** Opening PROVIDED RECORDS block **

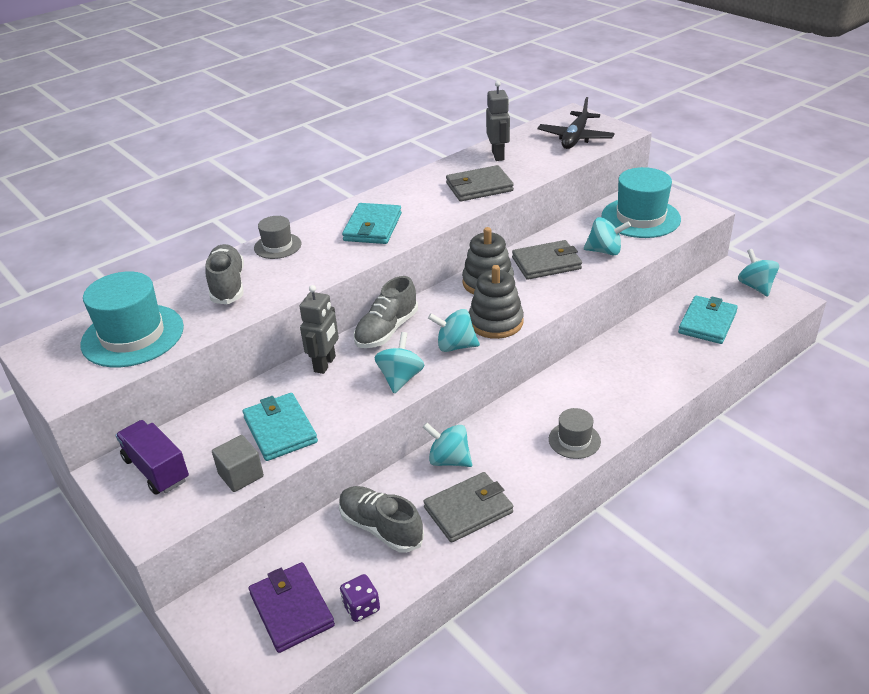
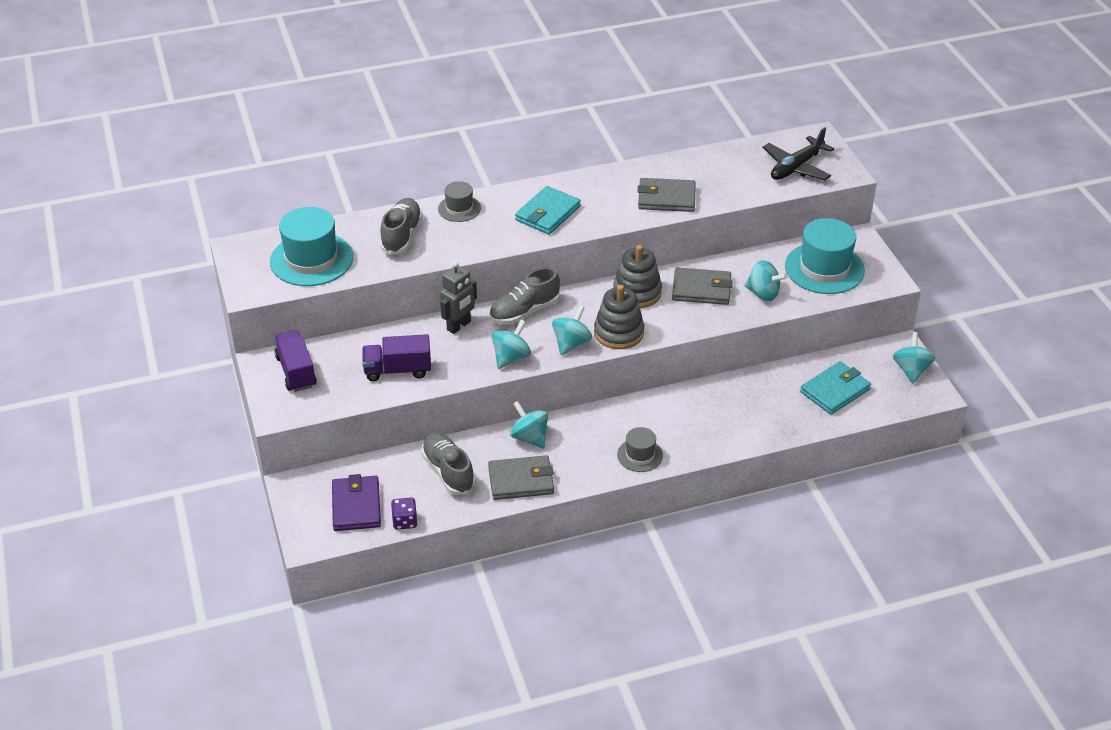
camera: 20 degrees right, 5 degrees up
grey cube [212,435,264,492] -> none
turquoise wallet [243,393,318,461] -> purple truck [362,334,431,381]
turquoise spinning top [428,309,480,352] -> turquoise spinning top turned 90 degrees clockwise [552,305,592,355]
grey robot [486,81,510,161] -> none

** Closing PROVIDED RECORDS block **
** Opening PROVIDED RECORDS block **

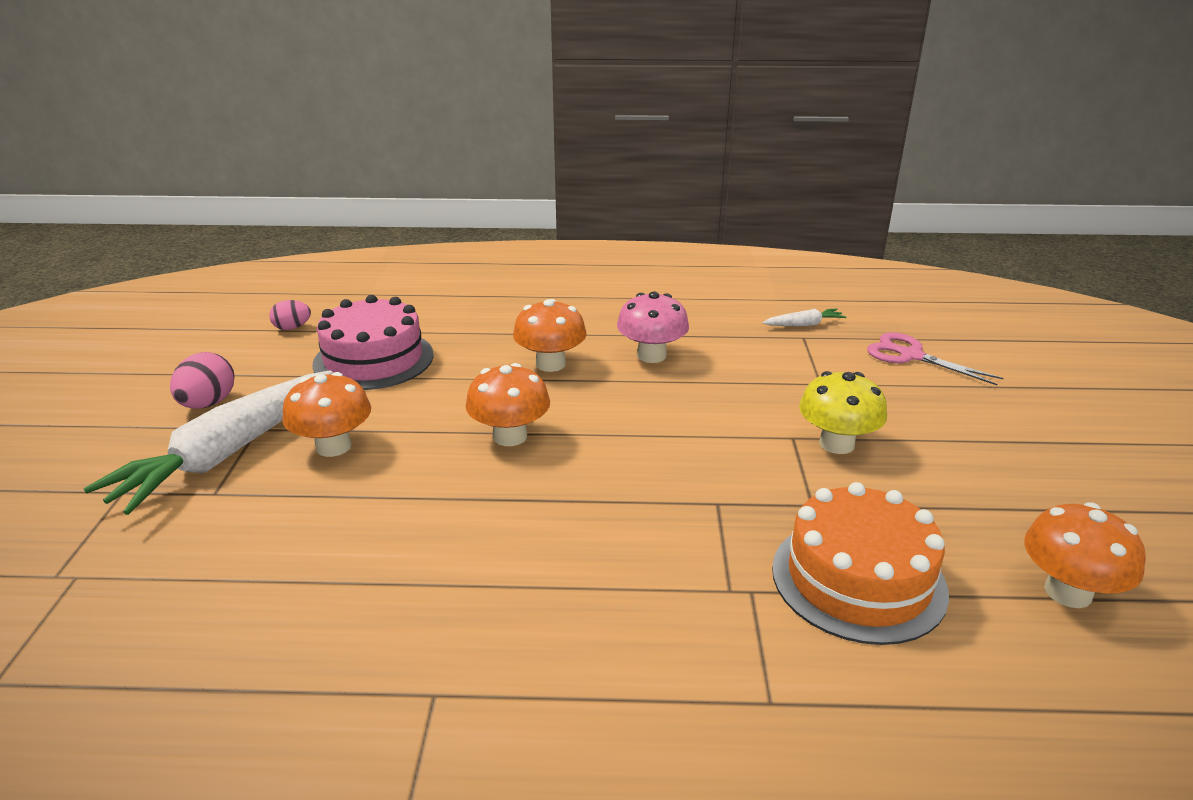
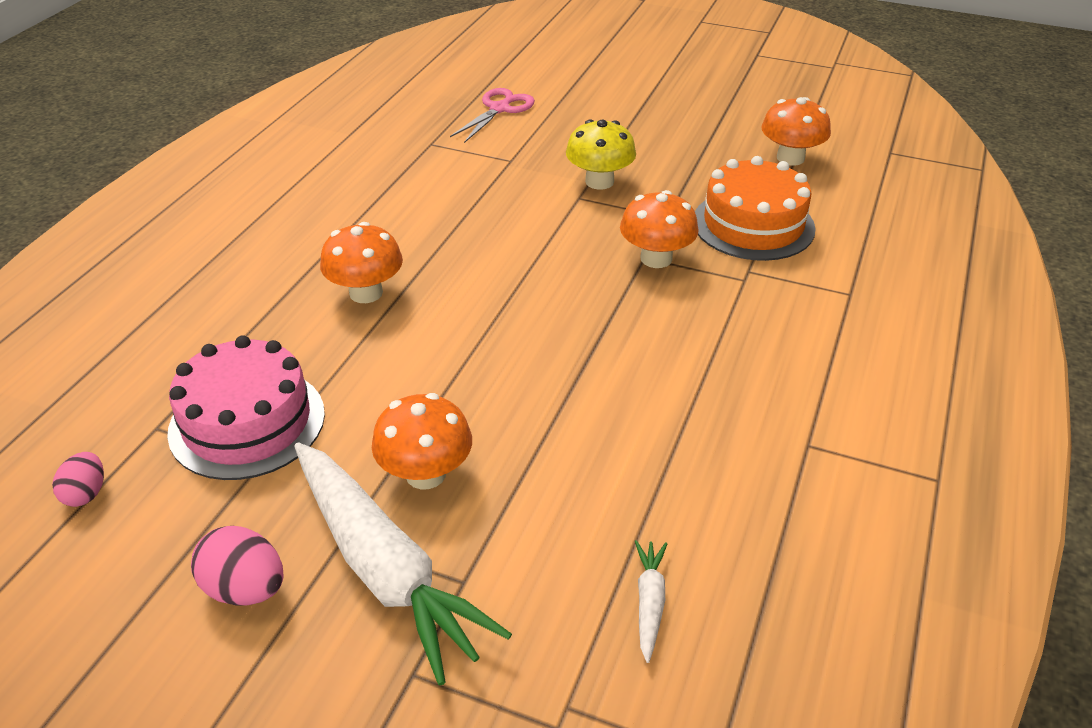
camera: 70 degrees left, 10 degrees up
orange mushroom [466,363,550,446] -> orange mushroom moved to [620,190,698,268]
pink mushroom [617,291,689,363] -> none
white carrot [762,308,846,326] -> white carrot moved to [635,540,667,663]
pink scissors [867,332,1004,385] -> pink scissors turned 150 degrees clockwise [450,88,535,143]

** Closing PROVIDED RECORDS block **
** Opening PROVIDED RECORDS block **

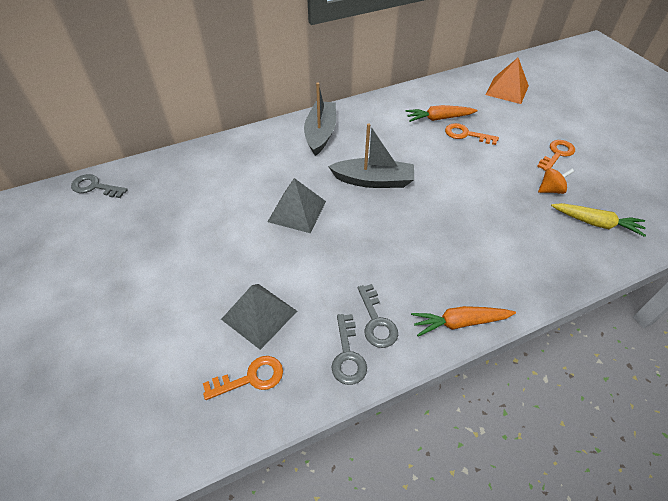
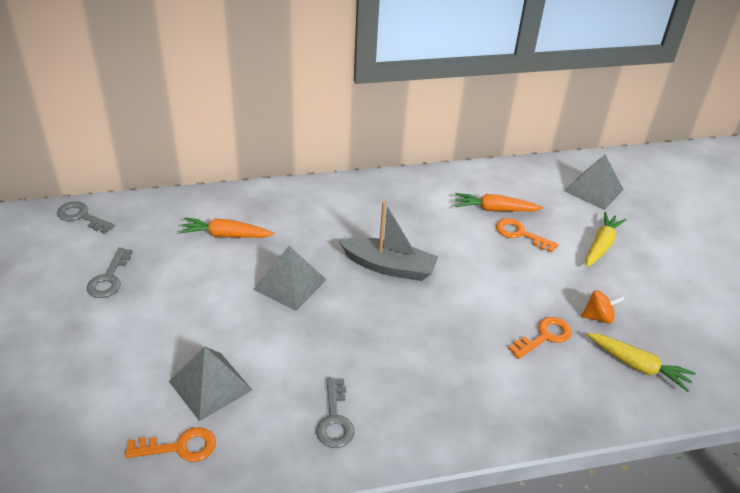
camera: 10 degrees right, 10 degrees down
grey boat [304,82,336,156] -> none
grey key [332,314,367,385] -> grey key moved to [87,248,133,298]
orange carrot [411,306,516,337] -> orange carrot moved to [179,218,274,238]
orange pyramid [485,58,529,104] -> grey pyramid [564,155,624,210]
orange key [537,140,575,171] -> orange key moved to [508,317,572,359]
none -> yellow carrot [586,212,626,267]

** Closing PROVIDED RECORDS block **

REQUIRED WORK: All lines that include the word "right" must be copied from the material above.

TASK SOLUTION:
camera: 20 degrees right, 5 degrees up
camera: 10 degrees right, 10 degrees down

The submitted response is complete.